What needs to be done = Scan the entries below. Report each line where the string "AGND" occurs.

Extracted material =
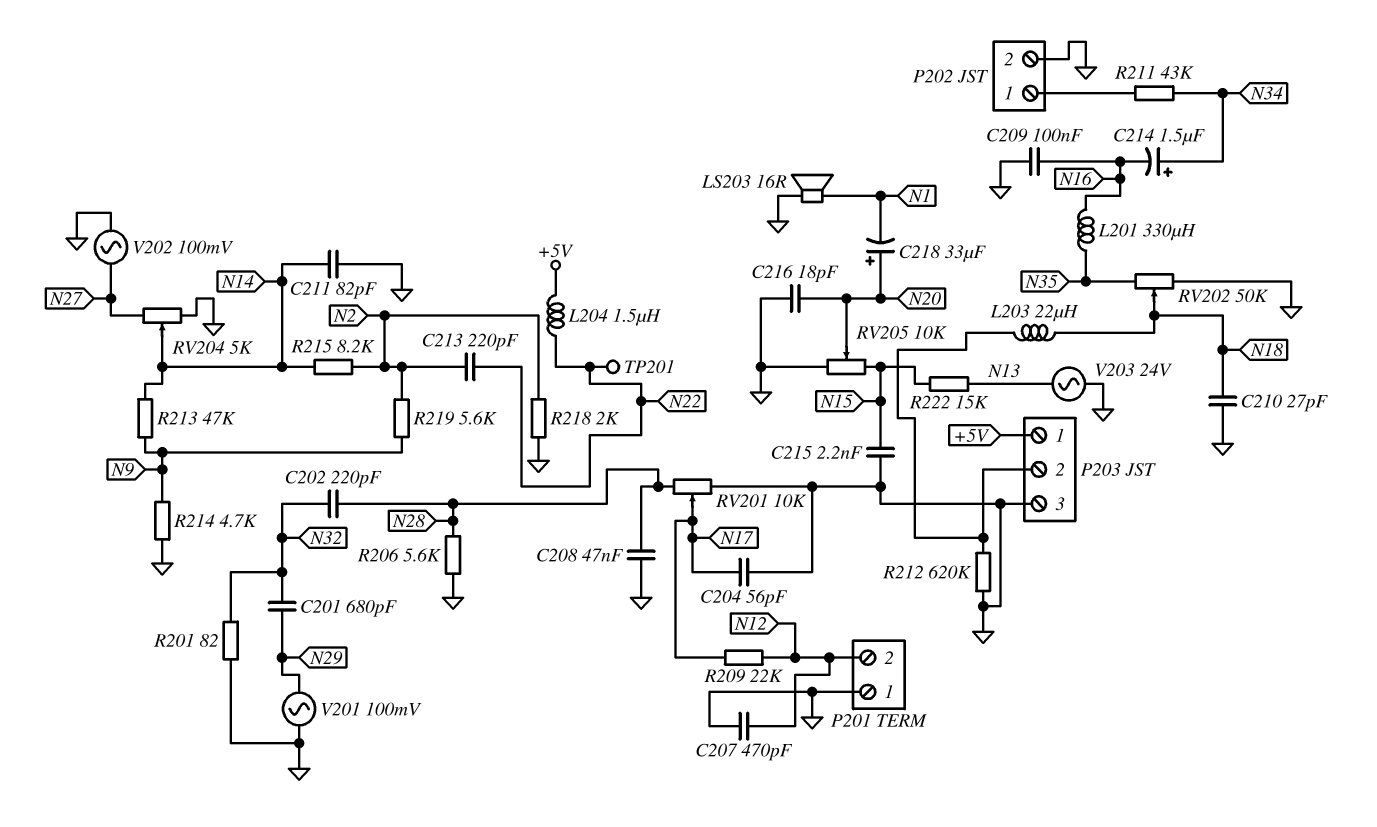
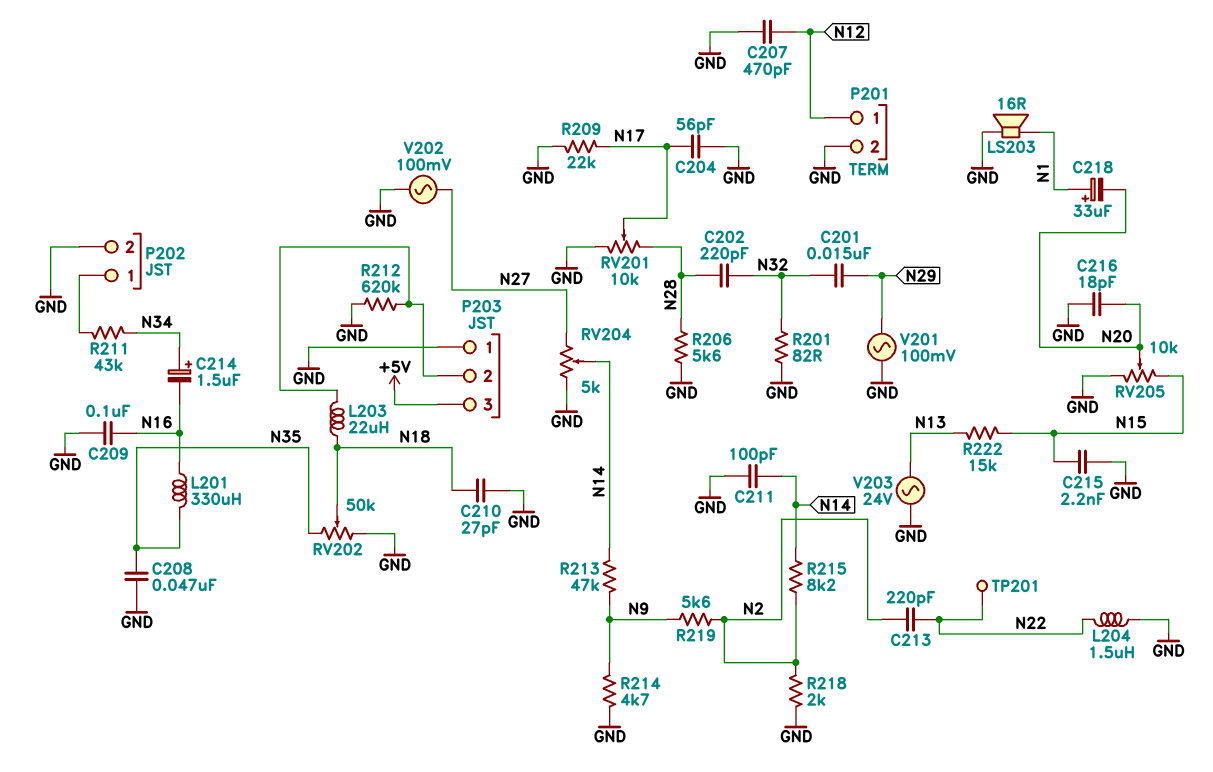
C201: 680pF (N29, N32) -> 15nF (N29, N32)
C208: 47nF (GND, N28) -> 47nF (GND, N35)
C211: 82pF (GND, N14) -> 100pF (GND, N14)
C218: 33uF (plus N20, minus N1) -> 33uF (plus N1, minus N20)
L204: 1.5uH (+5V, N22) -> 1.5uH (GND, N22)
P201 pin 1: GND -> N12
P201 pin 2: N12 -> GND
P203 pin 1: +5V -> GND
P203 pin 3: GND -> +5V
R209: 22k (N12, N17) -> 22k (GND, N17)

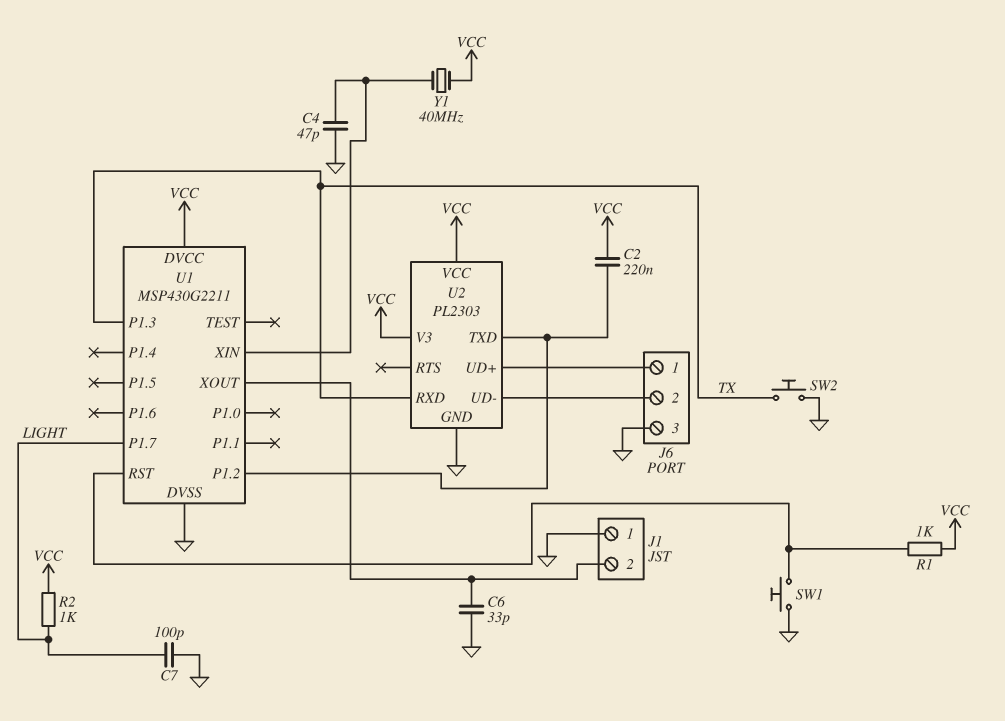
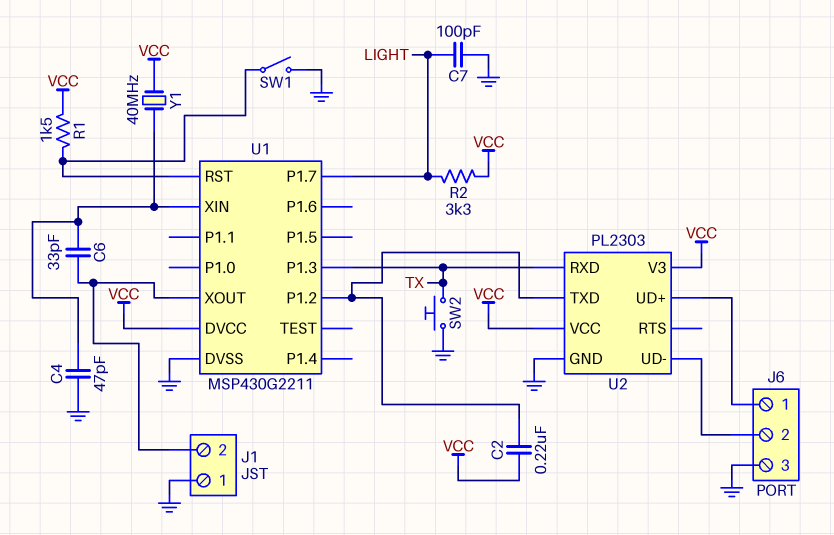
C6: 33pF (GND, J1/2) -> 33pF (J1/2, U1/XIN)
R1: 1k (U1/RST, VCC) -> 1.5k (U1/RST, VCC)
R2: 1k (LIGHT, VCC) -> 3.3k (LIGHT, VCC)
SW1: button (GND, U1/RST) -> switch (GND, U1/RST)

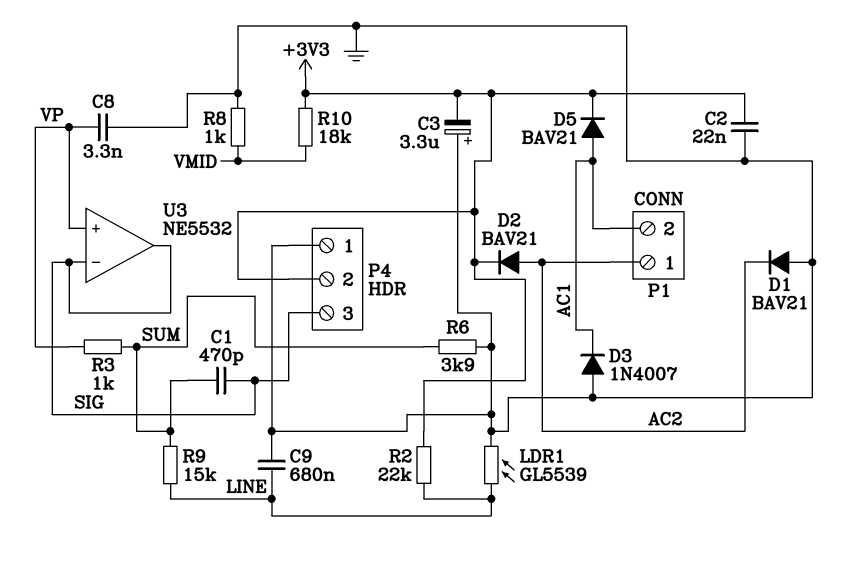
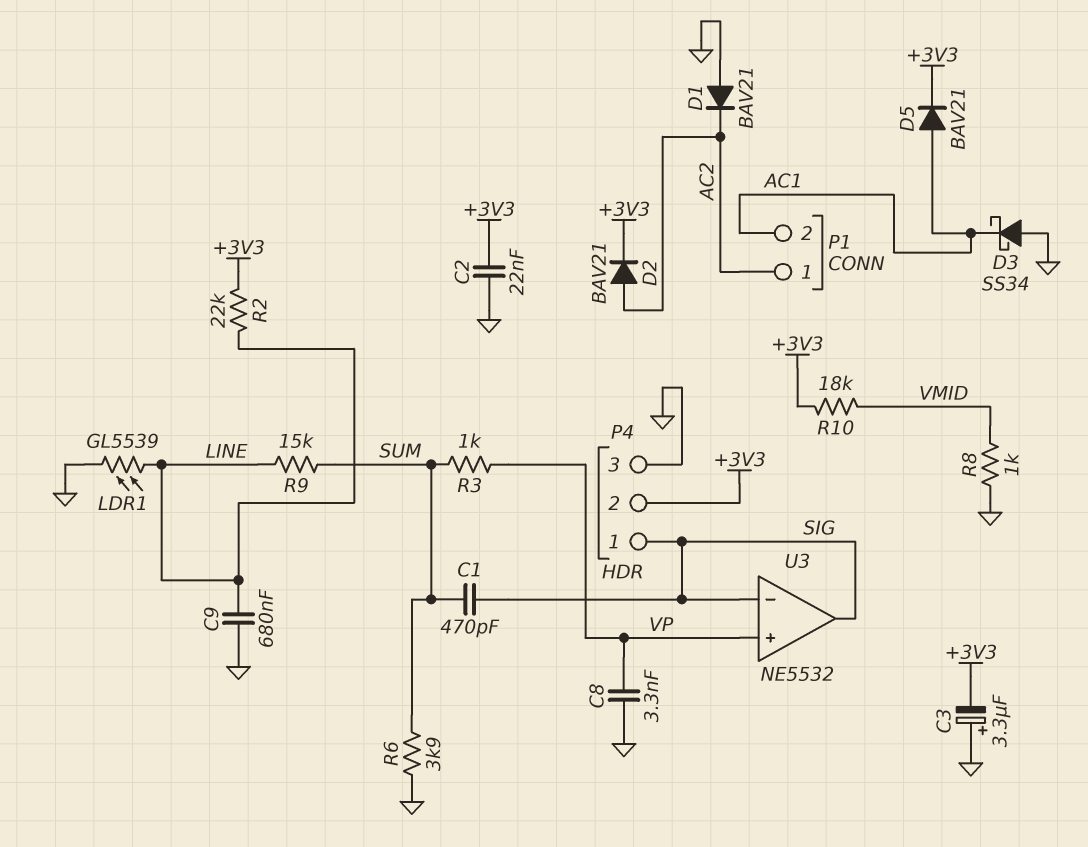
D3: diode 1N4007 (A GND, K AC1) -> schottky SS34 (A GND, K AC1)
P4 pin 1: GND -> SIG
P4 pin 3: SIG -> GND

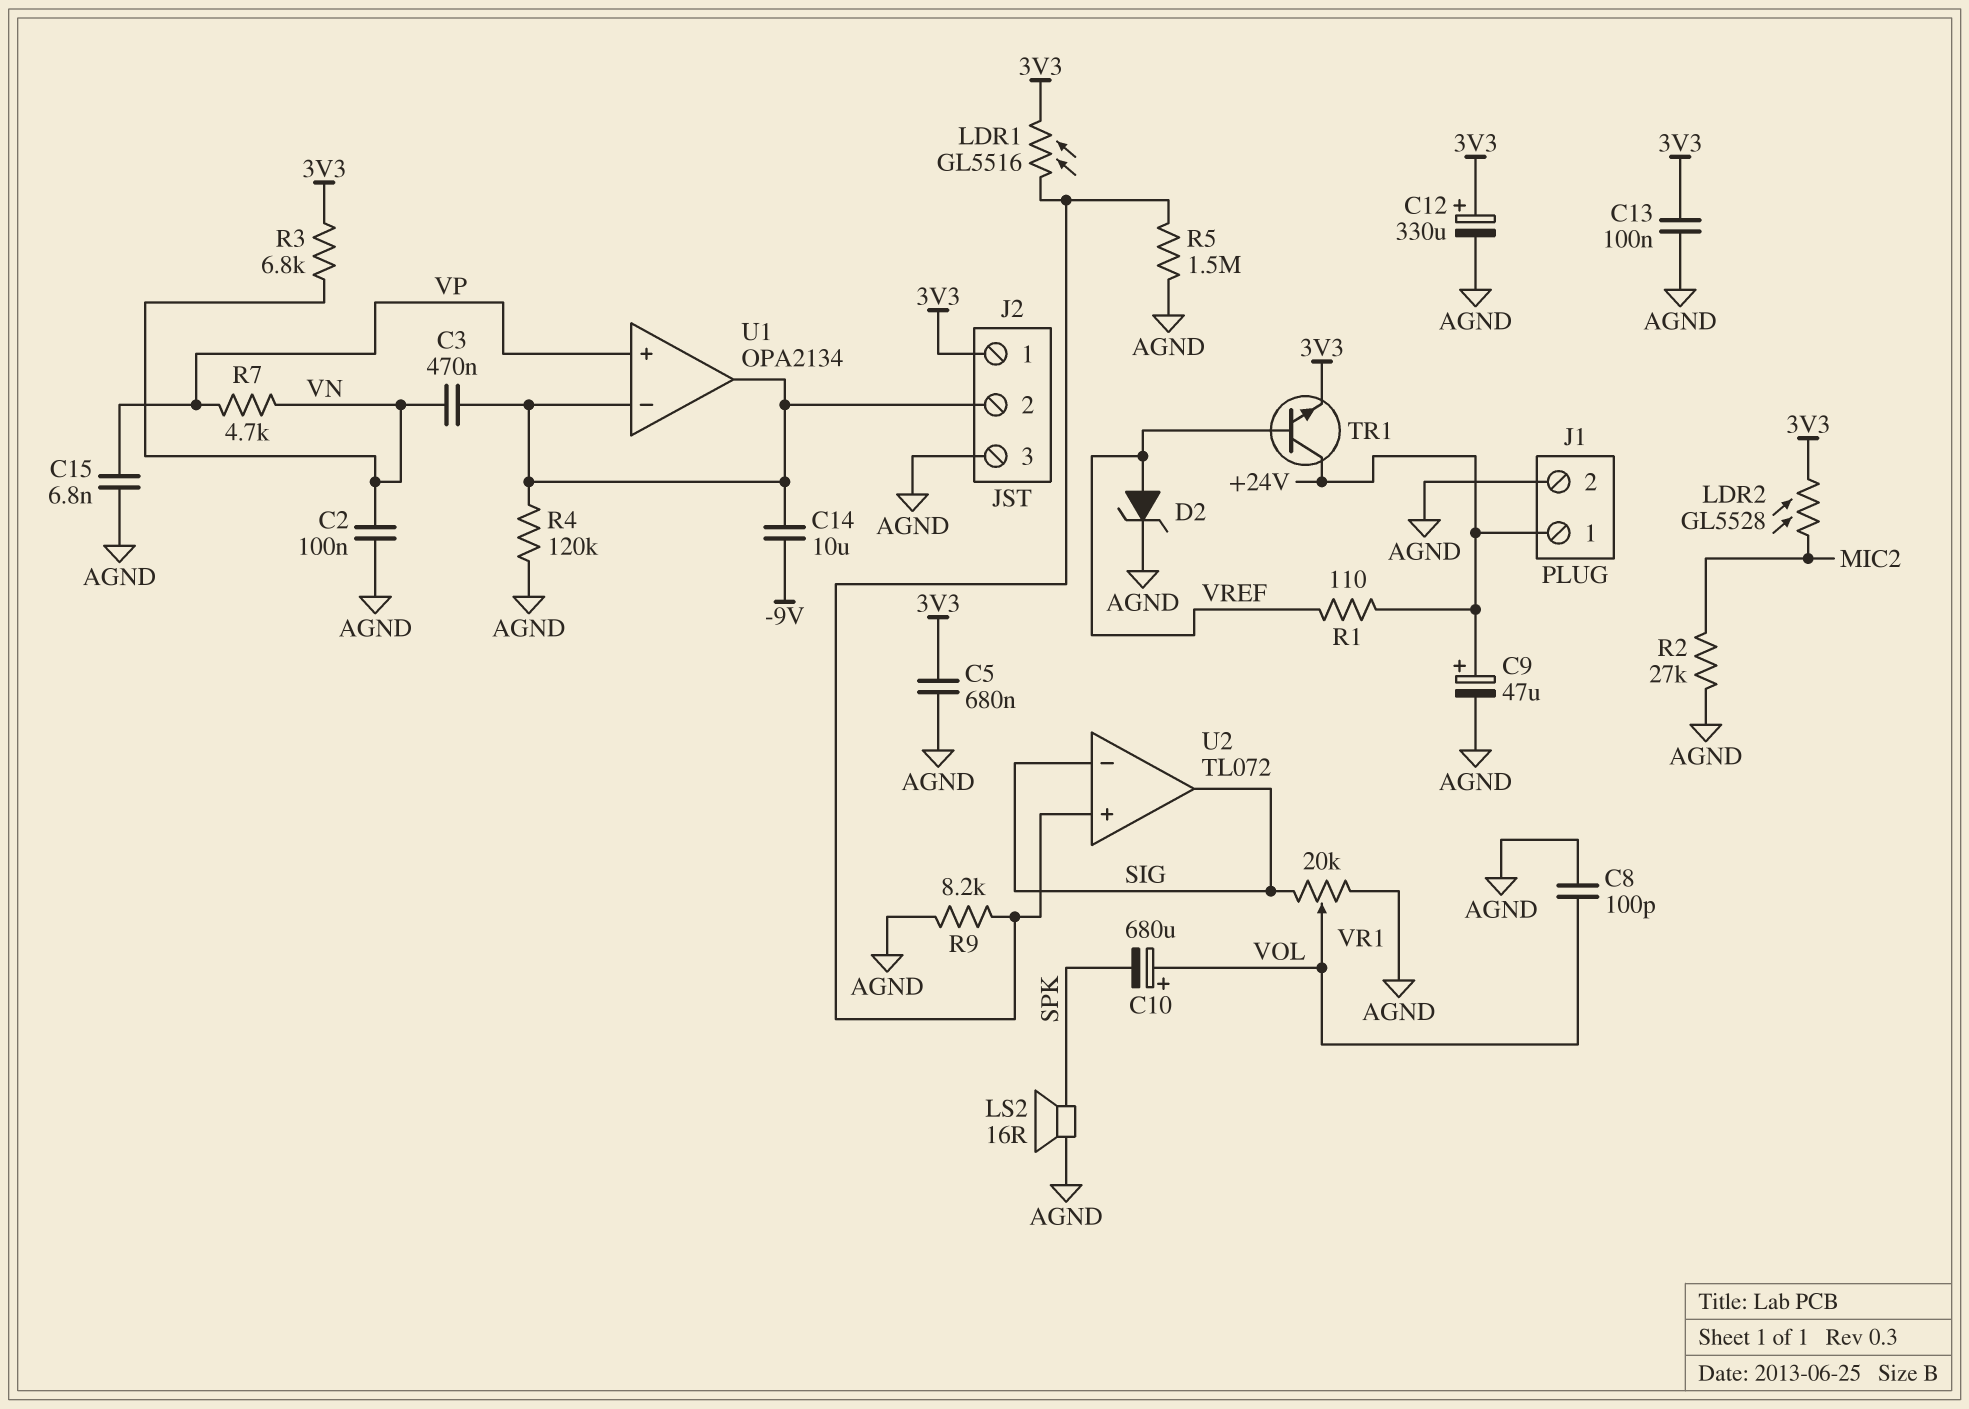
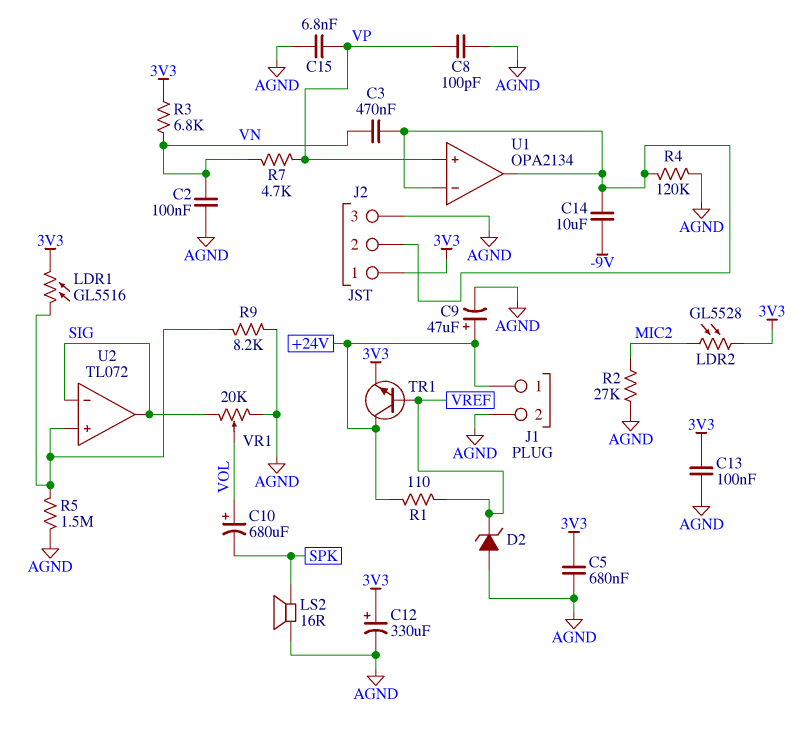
C8: 100pF (AGND, VOL) -> 100pF (AGND, VP)
D2: zener (A VREF, K AGND) -> zener (A AGND, K VREF)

Completed task =
C8: 100pF (AGND, VOL) -> 100pF (AGND, VP)
D2: zener (A VREF, K AGND) -> zener (A AGND, K VREF)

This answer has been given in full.